▶ [Available records]

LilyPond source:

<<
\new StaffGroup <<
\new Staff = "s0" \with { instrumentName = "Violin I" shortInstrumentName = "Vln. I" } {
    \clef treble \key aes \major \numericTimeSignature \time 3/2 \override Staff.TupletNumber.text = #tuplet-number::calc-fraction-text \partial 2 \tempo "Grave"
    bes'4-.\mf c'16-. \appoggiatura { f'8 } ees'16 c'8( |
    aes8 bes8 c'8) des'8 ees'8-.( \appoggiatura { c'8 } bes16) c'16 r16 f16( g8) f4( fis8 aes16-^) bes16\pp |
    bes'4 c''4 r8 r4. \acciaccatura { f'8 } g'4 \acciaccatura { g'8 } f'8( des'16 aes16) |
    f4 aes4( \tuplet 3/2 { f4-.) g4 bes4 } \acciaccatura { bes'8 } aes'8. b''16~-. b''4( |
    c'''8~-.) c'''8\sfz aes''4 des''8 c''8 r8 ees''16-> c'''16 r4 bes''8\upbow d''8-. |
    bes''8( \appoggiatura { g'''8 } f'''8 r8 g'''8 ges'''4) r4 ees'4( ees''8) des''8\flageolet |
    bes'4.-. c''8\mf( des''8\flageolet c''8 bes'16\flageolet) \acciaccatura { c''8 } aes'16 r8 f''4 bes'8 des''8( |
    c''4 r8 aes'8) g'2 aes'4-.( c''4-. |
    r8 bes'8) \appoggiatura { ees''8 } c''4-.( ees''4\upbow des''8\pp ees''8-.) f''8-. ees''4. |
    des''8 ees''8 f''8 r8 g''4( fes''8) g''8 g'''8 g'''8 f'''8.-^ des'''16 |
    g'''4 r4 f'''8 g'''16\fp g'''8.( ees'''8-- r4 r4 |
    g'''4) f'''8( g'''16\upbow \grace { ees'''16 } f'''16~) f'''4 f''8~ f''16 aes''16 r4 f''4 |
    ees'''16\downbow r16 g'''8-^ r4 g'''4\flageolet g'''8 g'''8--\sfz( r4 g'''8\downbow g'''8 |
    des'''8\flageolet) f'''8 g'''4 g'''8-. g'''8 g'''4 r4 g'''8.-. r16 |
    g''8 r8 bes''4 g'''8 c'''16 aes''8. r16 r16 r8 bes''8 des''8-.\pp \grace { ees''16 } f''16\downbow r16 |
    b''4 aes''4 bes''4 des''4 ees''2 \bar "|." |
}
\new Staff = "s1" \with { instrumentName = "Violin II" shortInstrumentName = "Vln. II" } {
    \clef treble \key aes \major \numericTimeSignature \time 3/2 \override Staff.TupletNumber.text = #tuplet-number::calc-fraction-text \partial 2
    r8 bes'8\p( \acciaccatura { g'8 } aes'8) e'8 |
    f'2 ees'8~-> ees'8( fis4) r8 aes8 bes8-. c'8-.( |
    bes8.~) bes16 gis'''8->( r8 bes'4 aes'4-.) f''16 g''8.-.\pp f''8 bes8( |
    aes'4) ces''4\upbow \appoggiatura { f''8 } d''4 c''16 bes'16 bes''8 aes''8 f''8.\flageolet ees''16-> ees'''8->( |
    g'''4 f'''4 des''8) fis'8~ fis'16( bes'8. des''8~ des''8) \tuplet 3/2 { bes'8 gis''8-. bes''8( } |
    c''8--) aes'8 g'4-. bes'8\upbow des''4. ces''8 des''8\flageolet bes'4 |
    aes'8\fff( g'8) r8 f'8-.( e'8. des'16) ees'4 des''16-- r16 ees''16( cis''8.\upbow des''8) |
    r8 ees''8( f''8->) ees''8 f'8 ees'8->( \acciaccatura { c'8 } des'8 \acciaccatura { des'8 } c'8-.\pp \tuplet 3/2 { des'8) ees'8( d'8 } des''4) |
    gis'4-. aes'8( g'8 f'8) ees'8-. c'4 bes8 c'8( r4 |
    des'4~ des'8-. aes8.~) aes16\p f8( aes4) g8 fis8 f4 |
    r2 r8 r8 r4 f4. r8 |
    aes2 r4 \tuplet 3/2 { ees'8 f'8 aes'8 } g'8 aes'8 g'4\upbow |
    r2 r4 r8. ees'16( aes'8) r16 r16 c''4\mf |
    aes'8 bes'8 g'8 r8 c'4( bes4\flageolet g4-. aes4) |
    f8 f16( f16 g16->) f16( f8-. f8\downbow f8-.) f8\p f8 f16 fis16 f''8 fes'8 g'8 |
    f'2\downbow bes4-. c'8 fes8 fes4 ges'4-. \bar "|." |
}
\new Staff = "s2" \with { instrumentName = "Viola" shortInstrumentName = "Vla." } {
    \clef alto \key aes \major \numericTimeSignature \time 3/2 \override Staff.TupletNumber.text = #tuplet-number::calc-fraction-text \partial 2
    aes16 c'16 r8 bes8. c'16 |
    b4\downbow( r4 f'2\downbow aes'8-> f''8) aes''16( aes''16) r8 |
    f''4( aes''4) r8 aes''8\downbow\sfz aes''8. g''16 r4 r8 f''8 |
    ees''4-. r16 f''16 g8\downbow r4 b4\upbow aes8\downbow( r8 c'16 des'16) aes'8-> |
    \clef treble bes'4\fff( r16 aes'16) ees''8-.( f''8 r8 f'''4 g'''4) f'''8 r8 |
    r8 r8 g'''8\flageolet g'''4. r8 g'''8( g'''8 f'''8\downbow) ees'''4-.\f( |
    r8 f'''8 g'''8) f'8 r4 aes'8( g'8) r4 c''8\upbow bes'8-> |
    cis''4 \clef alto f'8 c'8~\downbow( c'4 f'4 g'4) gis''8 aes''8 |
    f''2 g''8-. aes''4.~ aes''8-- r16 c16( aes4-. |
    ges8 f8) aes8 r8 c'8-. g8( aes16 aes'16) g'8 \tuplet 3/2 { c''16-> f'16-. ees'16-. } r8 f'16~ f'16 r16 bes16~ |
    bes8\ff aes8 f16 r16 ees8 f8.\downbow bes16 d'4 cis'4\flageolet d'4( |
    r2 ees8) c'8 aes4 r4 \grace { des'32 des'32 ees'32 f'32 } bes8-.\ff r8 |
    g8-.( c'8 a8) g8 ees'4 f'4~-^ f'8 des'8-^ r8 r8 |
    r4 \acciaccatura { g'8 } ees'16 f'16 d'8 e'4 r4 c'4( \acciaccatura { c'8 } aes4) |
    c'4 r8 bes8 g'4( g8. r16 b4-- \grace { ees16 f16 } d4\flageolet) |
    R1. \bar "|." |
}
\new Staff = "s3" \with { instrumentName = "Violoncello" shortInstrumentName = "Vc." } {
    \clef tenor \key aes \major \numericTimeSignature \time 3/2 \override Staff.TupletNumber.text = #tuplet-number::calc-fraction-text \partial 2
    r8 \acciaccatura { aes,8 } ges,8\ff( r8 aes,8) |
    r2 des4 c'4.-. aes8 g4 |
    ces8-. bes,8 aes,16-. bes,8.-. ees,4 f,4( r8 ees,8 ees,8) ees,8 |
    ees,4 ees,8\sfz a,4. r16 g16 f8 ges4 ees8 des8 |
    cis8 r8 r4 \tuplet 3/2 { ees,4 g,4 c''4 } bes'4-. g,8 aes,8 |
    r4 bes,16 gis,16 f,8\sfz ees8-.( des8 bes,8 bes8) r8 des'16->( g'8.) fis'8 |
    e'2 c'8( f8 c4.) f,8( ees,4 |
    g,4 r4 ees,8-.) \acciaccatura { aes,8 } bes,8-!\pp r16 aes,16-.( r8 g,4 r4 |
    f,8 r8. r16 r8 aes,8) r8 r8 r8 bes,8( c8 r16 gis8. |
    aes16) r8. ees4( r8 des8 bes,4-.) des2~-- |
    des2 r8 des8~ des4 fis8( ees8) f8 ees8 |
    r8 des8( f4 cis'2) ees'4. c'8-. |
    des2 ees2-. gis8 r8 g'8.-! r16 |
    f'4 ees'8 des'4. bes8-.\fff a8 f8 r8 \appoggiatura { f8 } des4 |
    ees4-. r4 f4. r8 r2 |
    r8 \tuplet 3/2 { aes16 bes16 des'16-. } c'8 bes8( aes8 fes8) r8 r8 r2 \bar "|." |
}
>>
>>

▶ [Goal] Pick out and copy every line in the records above that contains the word "alto".

▶ [Worked answer]
    \clef alto \key aes \major \numericTimeSignature \time 3/2 \override Staff.TupletNumber.text = #tuplet-number::calc-fraction-text \partial 2
    cis''4 \clef alto f'8 c'8~\downbow( c'4 f'4 g'4) gis''8 aes''8 |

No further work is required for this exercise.